Work item: Retype every record exactly. Skip the images.

Spatial reasoning data:
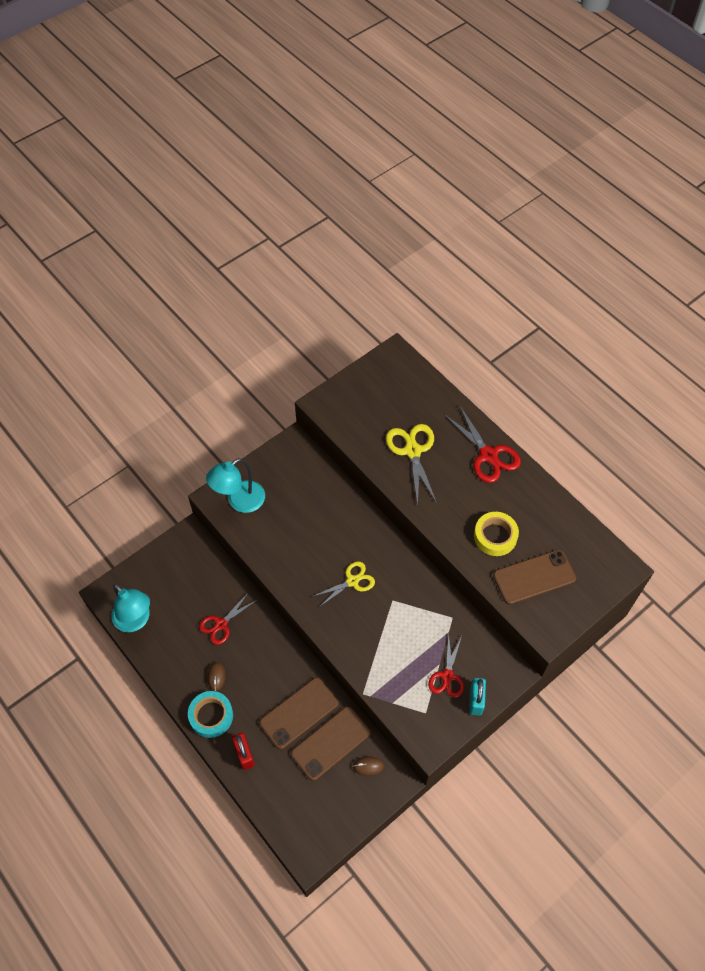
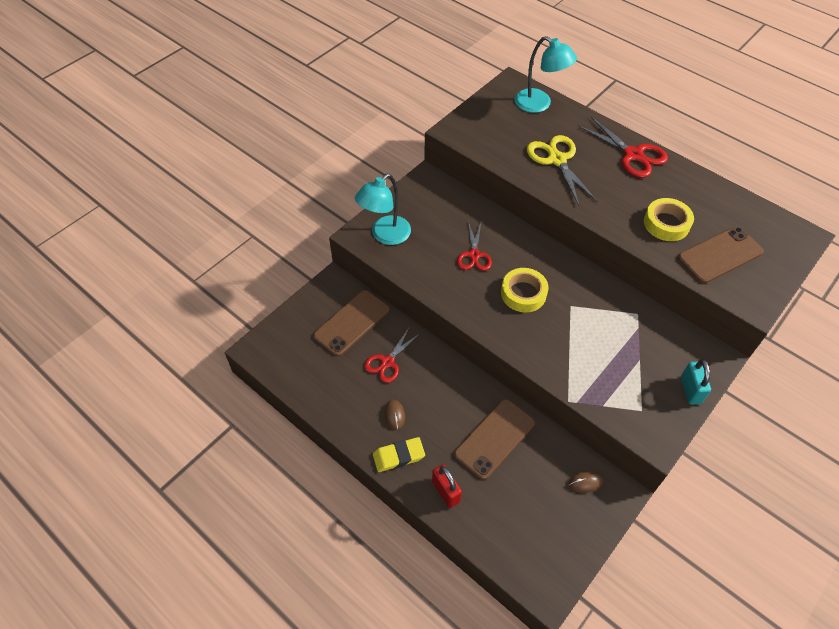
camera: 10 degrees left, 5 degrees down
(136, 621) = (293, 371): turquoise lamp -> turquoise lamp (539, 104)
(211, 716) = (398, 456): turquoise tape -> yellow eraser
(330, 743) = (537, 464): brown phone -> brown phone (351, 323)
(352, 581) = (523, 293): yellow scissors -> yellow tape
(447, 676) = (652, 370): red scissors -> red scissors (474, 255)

Completed exercise:
camera: 10 degrees left, 5 degrees down
(136, 621) = (293, 371): turquoise lamp -> turquoise lamp (539, 104)
(211, 716) = (398, 456): turquoise tape -> yellow eraser
(330, 743) = (537, 464): brown phone -> brown phone (351, 323)
(352, 581) = (523, 293): yellow scissors -> yellow tape
(447, 676) = (652, 370): red scissors -> red scissors (474, 255)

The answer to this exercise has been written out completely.